BEGIN

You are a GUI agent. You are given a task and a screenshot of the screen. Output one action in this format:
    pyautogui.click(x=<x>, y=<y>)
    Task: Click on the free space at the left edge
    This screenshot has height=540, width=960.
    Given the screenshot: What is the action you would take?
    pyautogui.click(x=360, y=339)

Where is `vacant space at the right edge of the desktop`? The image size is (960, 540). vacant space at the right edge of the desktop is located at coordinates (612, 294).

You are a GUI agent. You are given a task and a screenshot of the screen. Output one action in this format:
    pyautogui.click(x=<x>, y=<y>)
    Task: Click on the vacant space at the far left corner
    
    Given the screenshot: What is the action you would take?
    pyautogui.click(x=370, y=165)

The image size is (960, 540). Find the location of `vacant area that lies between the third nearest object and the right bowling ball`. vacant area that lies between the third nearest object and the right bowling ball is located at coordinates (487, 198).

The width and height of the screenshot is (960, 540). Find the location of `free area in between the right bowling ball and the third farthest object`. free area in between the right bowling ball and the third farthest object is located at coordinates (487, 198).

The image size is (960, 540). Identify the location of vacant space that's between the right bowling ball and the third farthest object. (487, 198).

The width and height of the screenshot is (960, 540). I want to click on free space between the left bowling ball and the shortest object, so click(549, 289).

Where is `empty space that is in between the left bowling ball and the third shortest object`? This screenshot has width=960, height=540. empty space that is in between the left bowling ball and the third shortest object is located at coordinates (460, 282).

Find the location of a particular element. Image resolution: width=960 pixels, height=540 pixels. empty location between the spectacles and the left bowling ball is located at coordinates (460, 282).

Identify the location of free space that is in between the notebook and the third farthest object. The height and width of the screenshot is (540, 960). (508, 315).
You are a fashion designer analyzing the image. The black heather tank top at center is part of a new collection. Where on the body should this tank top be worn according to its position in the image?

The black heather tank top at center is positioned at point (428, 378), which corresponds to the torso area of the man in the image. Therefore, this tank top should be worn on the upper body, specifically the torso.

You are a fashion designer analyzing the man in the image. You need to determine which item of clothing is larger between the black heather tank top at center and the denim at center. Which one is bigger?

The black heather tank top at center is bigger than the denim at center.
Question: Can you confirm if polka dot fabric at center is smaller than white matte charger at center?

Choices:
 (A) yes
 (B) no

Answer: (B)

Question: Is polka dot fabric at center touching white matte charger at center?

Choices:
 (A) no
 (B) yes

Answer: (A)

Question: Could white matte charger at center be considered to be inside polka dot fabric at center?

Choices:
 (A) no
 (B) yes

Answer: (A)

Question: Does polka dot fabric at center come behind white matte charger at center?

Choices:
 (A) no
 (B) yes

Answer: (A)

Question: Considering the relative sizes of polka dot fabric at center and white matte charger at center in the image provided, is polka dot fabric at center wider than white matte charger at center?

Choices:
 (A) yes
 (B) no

END

• WHAT YOU NEED TO DO: Copy the material word for word, from the line containing "Identify the location of free" through the end of the material, both ends included.

• SOLUTION FOR THIS EXERCISE:
Identify the location of free space that is in between the notebook and the third farthest object. The height and width of the screenshot is (540, 960). (508, 315).
You are a fashion designer analyzing the image. The black heather tank top at center is part of a new collection. Where on the body should this tank top be worn according to its position in the image?

The black heather tank top at center is positioned at point (428, 378), which corresponds to the torso area of the man in the image. Therefore, this tank top should be worn on the upper body, specifically the torso.

You are a fashion designer analyzing the man in the image. You need to determine which item of clothing is larger between the black heather tank top at center and the denim at center. Which one is bigger?

The black heather tank top at center is bigger than the denim at center.
Question: Can you confirm if polka dot fabric at center is smaller than white matte charger at center?

Choices:
 (A) yes
 (B) no

Answer: (B)

Question: Is polka dot fabric at center touching white matte charger at center?

Choices:
 (A) no
 (B) yes

Answer: (A)

Question: Could white matte charger at center be considered to be inside polka dot fabric at center?

Choices:
 (A) no
 (B) yes

Answer: (A)

Question: Does polka dot fabric at center come behind white matte charger at center?

Choices:
 (A) no
 (B) yes

Answer: (A)

Question: Considering the relative sizes of polka dot fabric at center and white matte charger at center in the image provided, is polka dot fabric at center wider than white matte charger at center?

Choices:
 (A) yes
 (B) no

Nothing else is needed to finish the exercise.